Information shown —
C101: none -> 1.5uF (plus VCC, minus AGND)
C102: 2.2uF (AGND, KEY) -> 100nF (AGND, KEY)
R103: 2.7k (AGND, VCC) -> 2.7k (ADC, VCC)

...

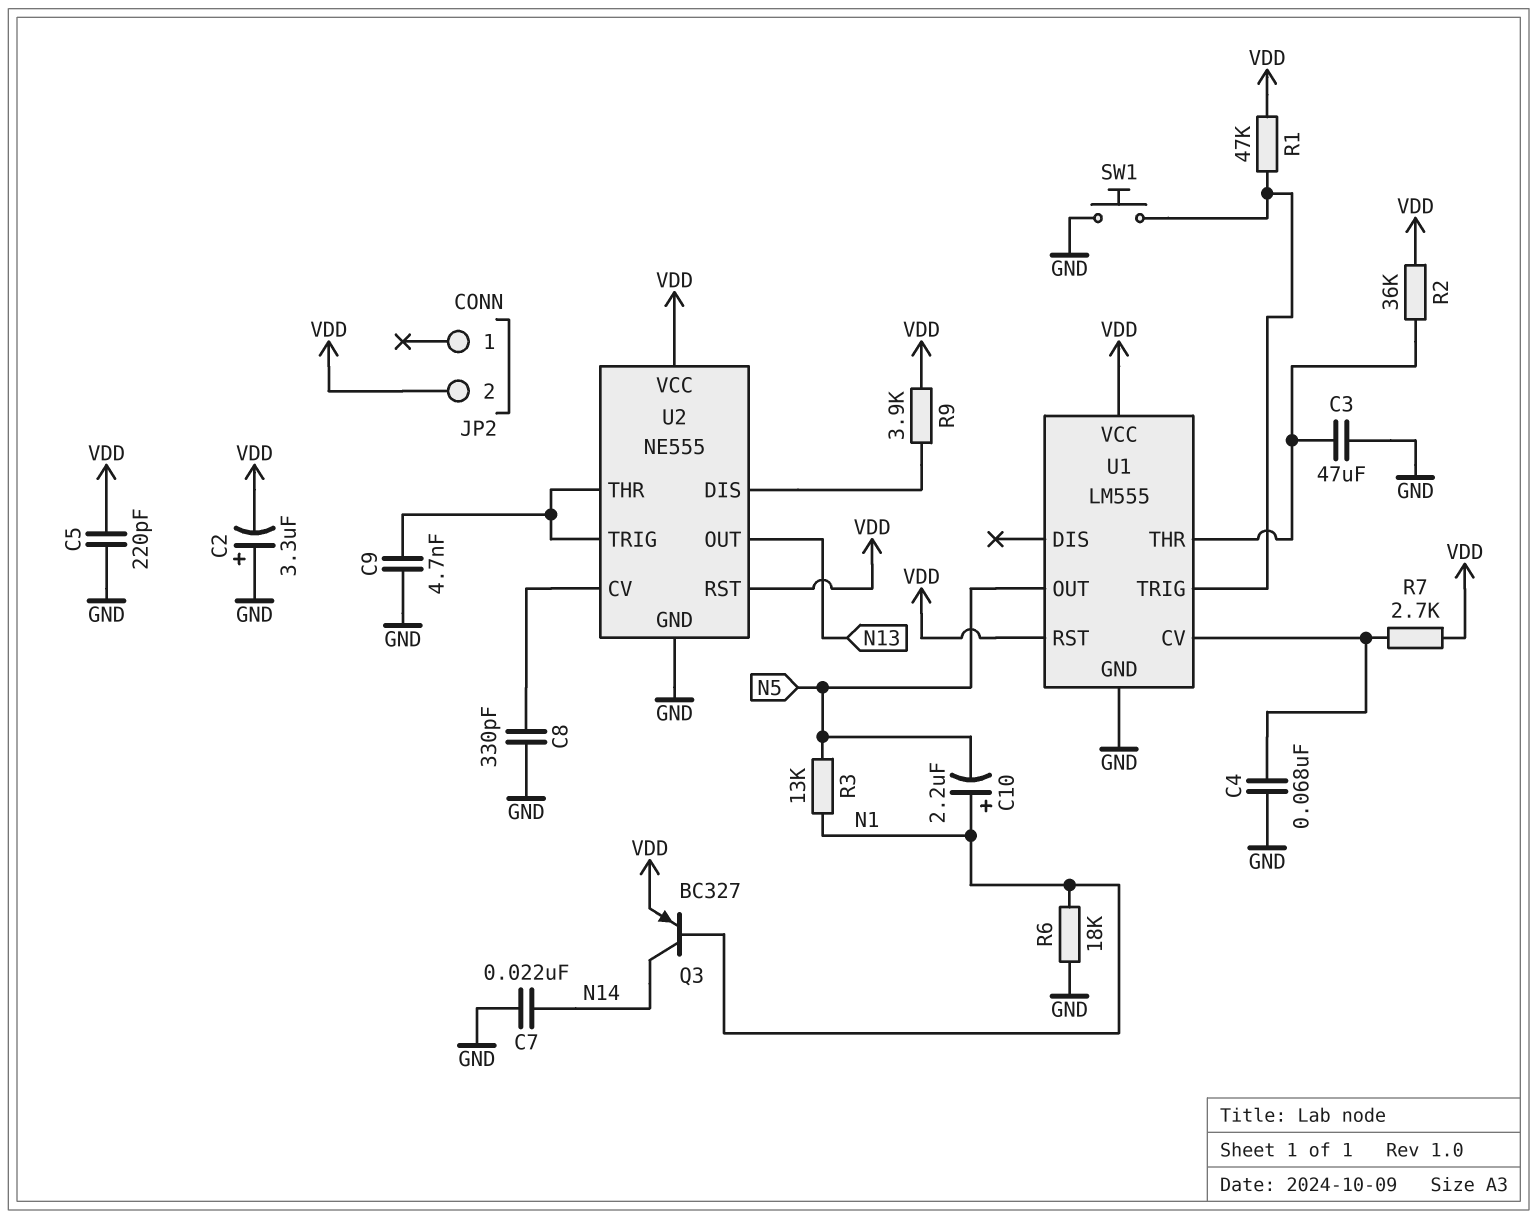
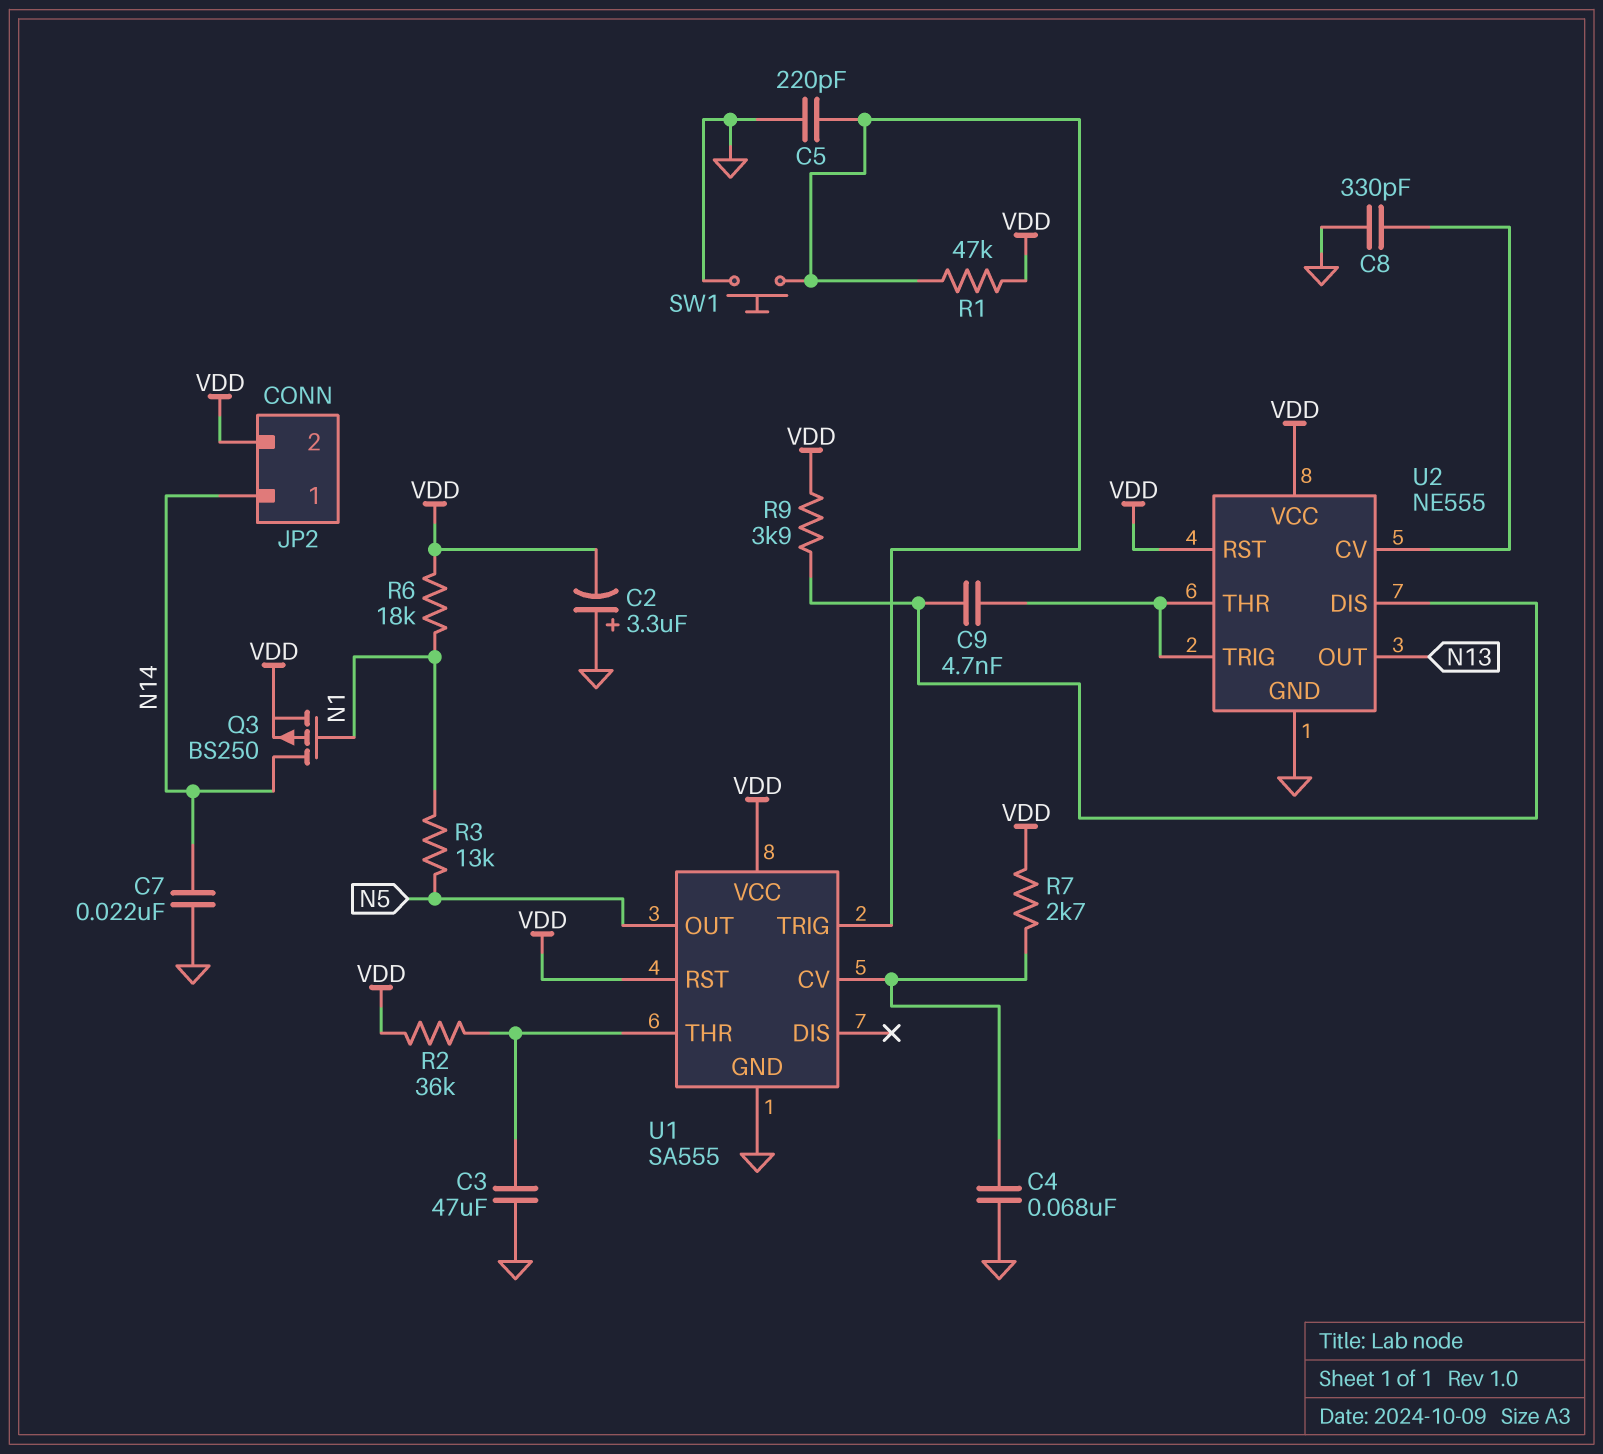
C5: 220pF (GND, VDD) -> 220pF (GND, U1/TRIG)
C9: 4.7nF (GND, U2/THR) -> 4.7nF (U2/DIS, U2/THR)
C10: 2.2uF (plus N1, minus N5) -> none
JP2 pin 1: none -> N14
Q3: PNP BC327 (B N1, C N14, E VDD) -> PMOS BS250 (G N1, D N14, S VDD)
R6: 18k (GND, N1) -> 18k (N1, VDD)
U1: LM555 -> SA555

Your instructions — Beginning at the line above with "C101: none -> 1.5uF (plus VCC, minus AGND)" and finishing at the line with "R103: 2.7k (AGND, VCC) -> 2.7k (ADC, VCC)", return each line exactly and return nothing else.

Response —
C101: none -> 1.5uF (plus VCC, minus AGND)
C102: 2.2uF (AGND, KEY) -> 100nF (AGND, KEY)
R103: 2.7k (AGND, VCC) -> 2.7k (ADC, VCC)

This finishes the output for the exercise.